→ Provided information

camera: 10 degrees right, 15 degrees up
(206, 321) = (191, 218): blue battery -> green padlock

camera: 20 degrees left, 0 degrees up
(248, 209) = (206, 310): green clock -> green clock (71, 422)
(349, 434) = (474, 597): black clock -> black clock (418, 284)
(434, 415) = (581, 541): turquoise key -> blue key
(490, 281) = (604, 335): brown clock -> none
---
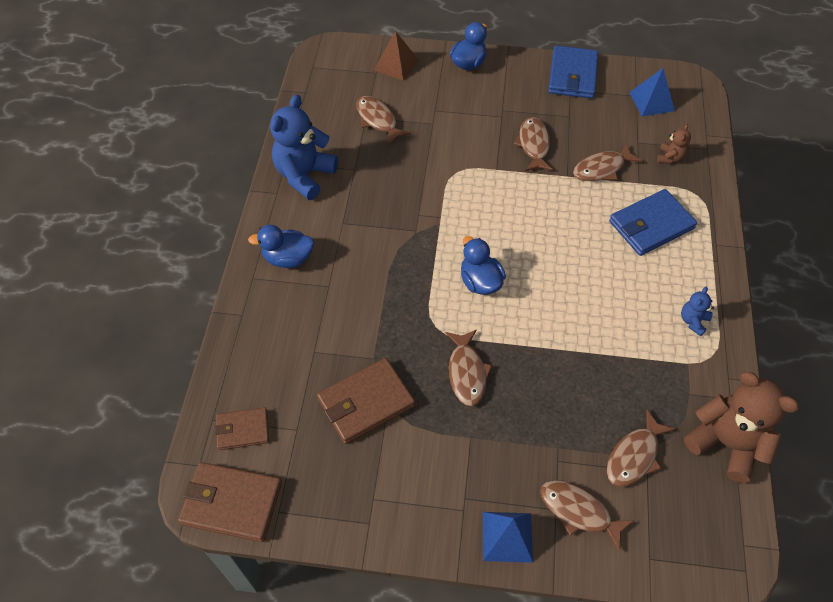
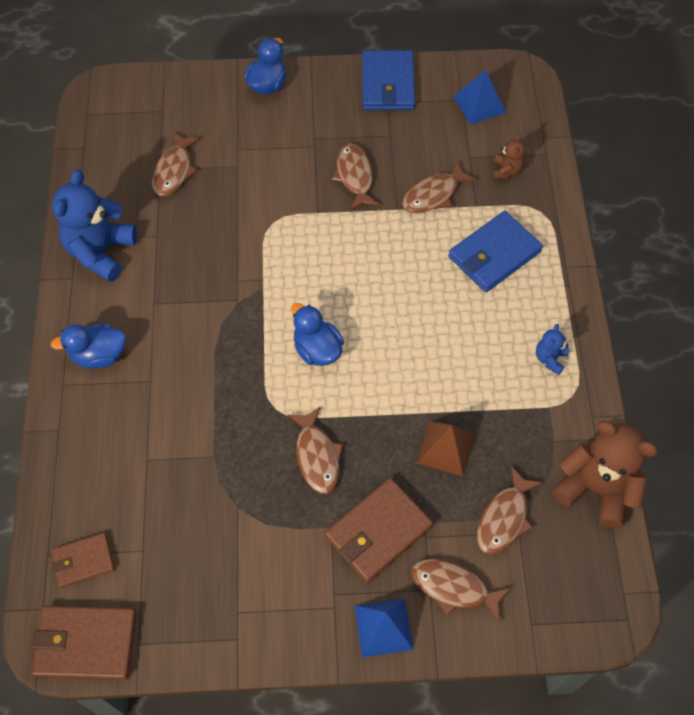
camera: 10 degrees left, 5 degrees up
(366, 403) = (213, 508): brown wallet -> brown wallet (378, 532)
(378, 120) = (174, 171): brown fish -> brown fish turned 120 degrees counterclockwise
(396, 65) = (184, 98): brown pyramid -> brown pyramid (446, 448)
* * *
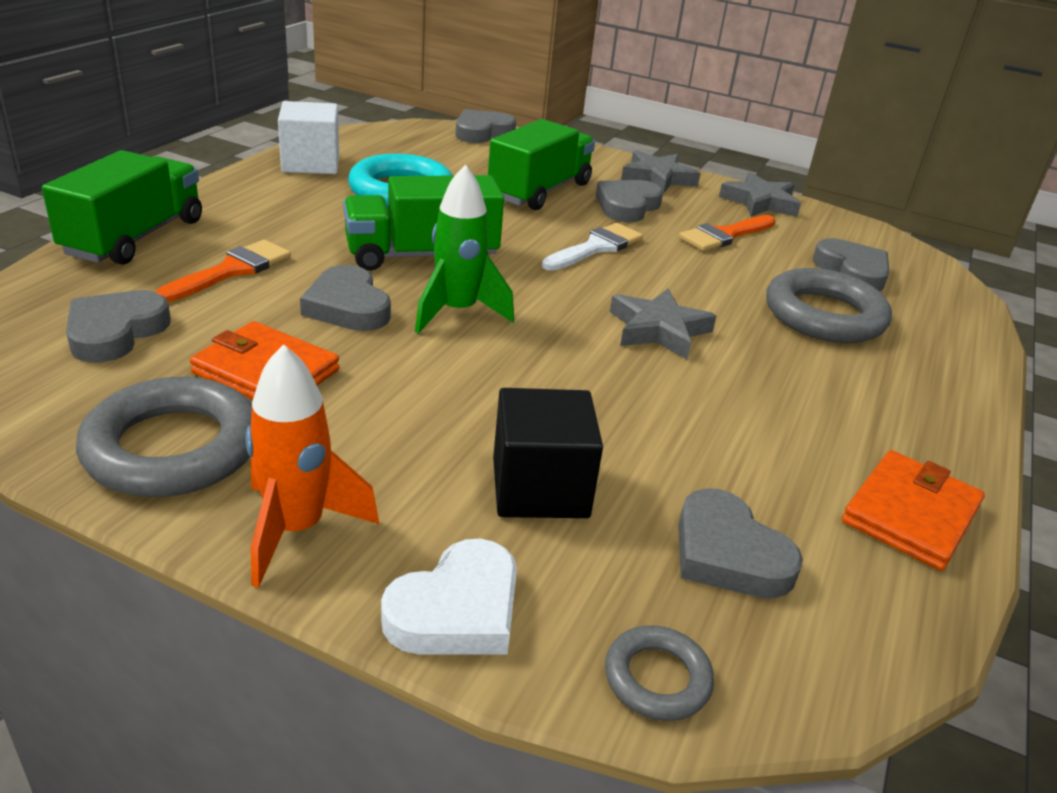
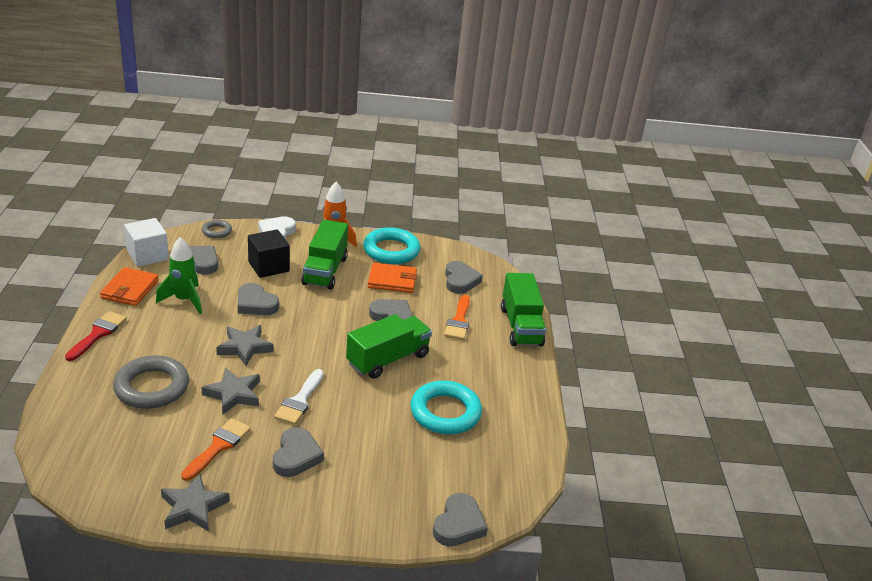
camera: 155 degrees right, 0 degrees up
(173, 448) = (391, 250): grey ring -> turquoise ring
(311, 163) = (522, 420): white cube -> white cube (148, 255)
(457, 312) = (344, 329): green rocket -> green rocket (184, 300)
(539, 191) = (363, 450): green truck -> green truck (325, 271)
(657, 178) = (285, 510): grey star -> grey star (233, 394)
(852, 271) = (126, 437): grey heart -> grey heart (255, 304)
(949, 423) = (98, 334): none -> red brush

→ Task brief
Produce only the lines from the line containing "(657, 178) = (285, 510): grey" through the line containing "(949, 423) = (98, 334): none -> red brush", inclusive of both, exactly as they stand in the entries above.

→ Solution to the problem
(657, 178) = (285, 510): grey star -> grey star (233, 394)
(852, 271) = (126, 437): grey heart -> grey heart (255, 304)
(949, 423) = (98, 334): none -> red brush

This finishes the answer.